== What to produce ==
Set the pictures aside and transcribe exactly the lines from the one containing "SW1: switch (GND, X1) -> button (GND, X1)" through the final line of the records.

═════ Data records ═════

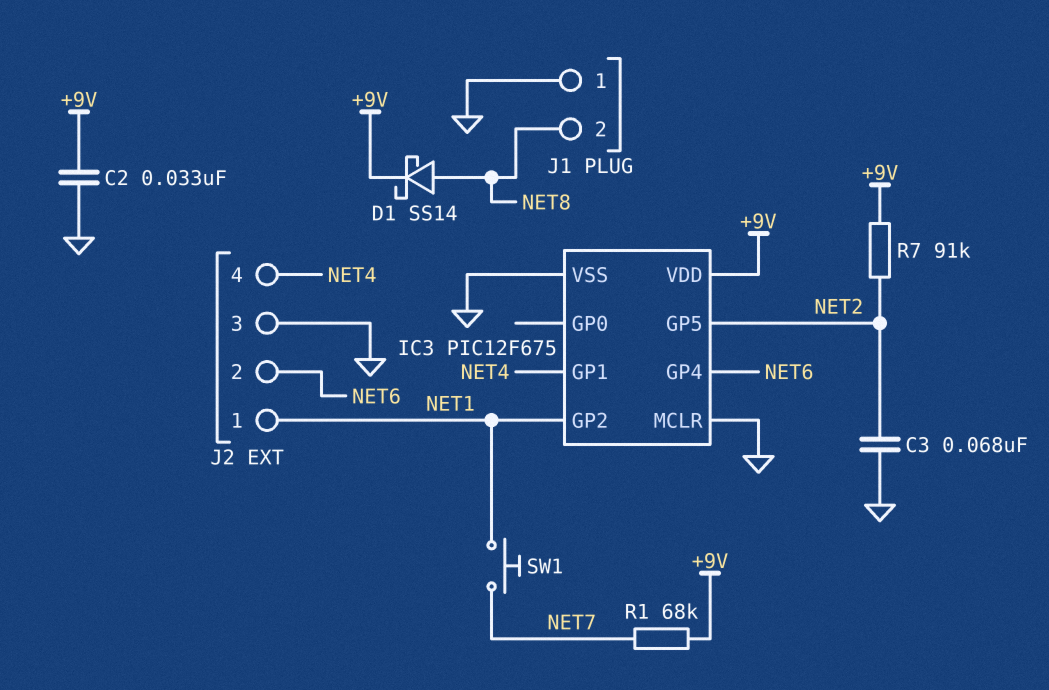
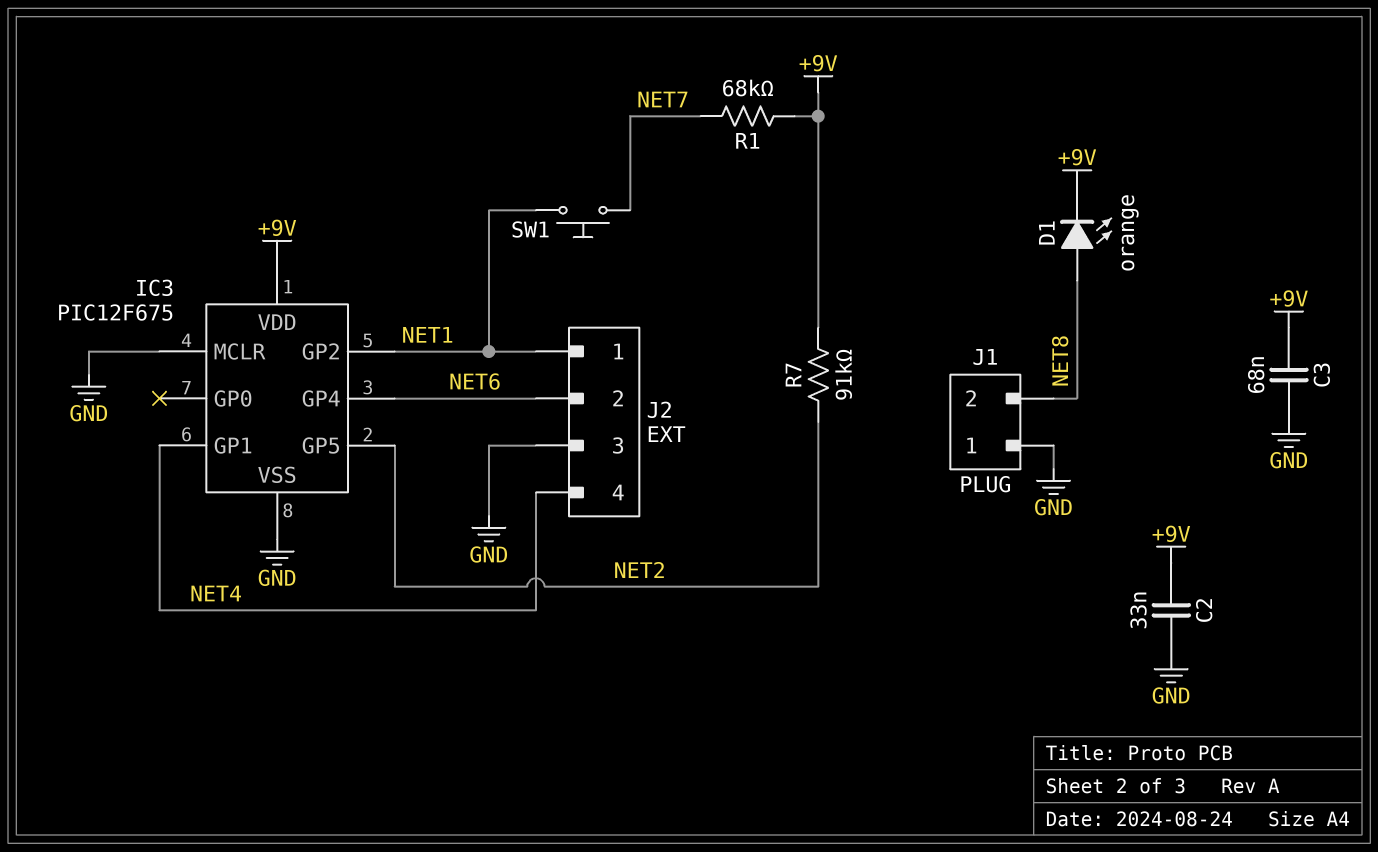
C3: 68nF (GND, NET2) -> 68nF (+9V, GND)
D1: schottky SS14 (A NET8, K +9V) -> LED orange (A NET8, K +9V)

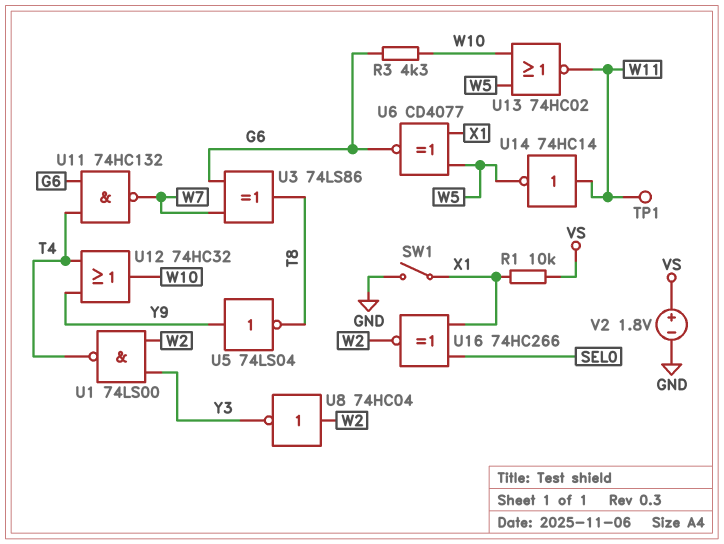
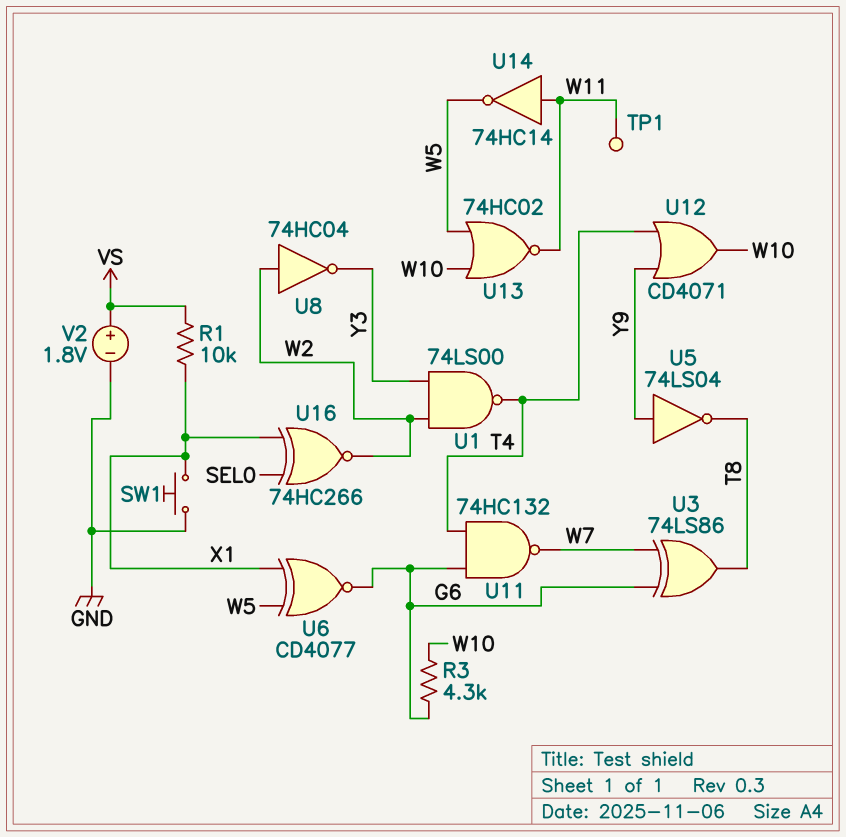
SW1: switch (GND, X1) -> button (GND, X1)
U12: OR 74HC32 (in T4, in Y9, out W10) -> OR CD4071 (in T4, in Y9, out W10)

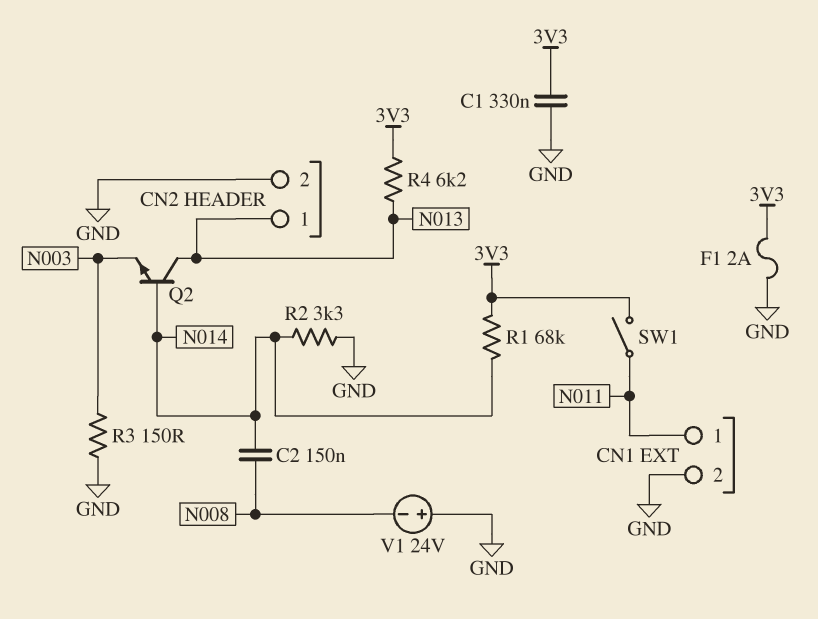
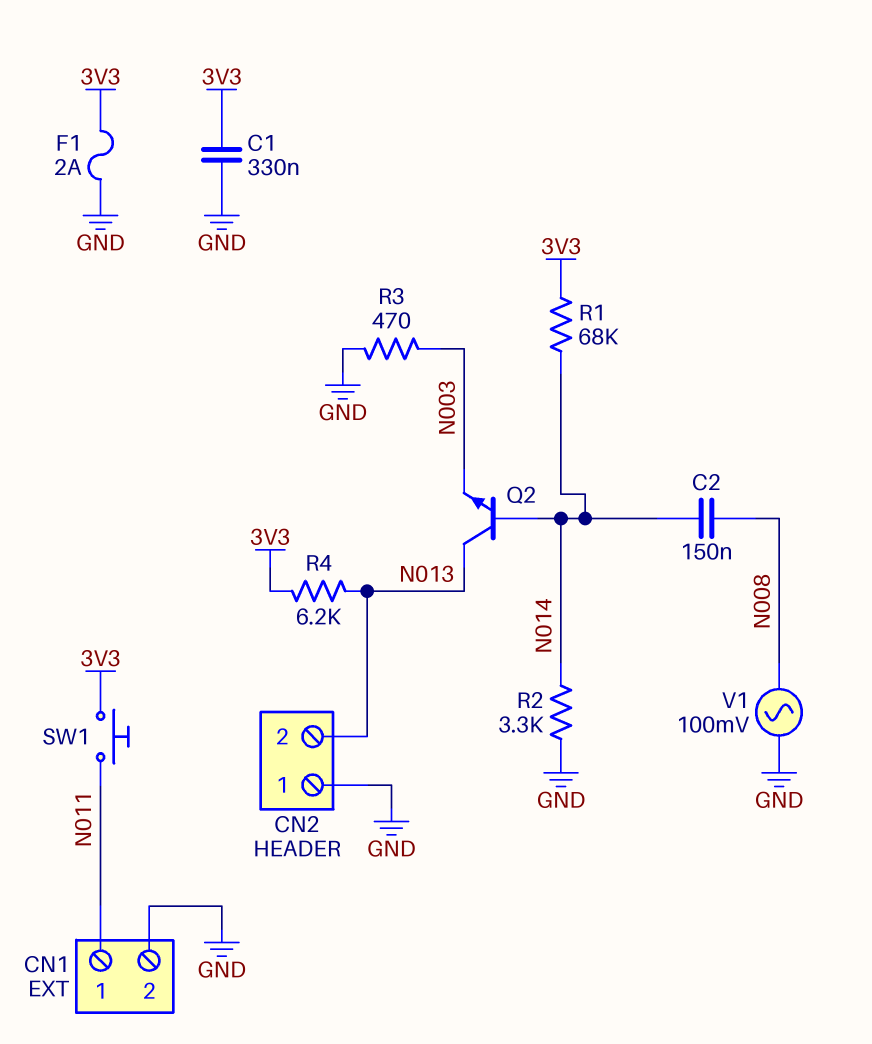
CN2 pin 1: N013 -> GND
CN2 pin 2: GND -> N013
R3: 150 (GND, N003) -> 470 (GND, N003)
SW1: switch (3V3, N011) -> button (3V3, N011)
V1: 24V (plus GND, minus N008) -> AC 100mV (GND, N008)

═════

== Task response ==
SW1: switch (GND, X1) -> button (GND, X1)
U12: OR 74HC32 (in T4, in Y9, out W10) -> OR CD4071 (in T4, in Y9, out W10)

CN2 pin 1: N013 -> GND
CN2 pin 2: GND -> N013
R3: 150 (GND, N003) -> 470 (GND, N003)
SW1: switch (3V3, N011) -> button (3V3, N011)
V1: 24V (plus GND, minus N008) -> AC 100mV (GND, N008)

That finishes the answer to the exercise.